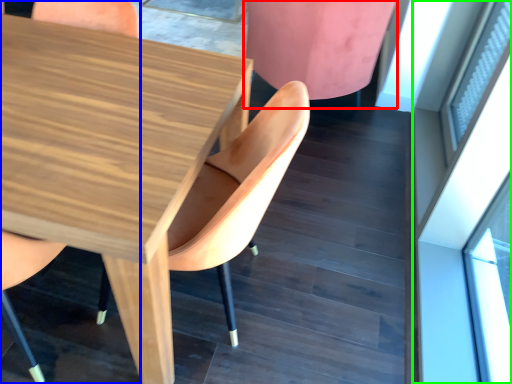
Question: Which object is positioned closest to chair (highlighted by a red box)? Select from chair (highlighted by a blue box) and glass door (highlighted by a green box).

Choices:
 (A) chair
 (B) glass door

Answer: (B)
________________
■ Exercise description ■
Copy out the records above word for word, without the pictures.

■ Output of the exercise ■
Question: Which object is positioned closest to chair (highlighted by a red box)? Select from chair (highlighted by a blue box) and glass door (highlighted by a green box).

Choices:
 (A) chair
 (B) glass door

Answer: (B)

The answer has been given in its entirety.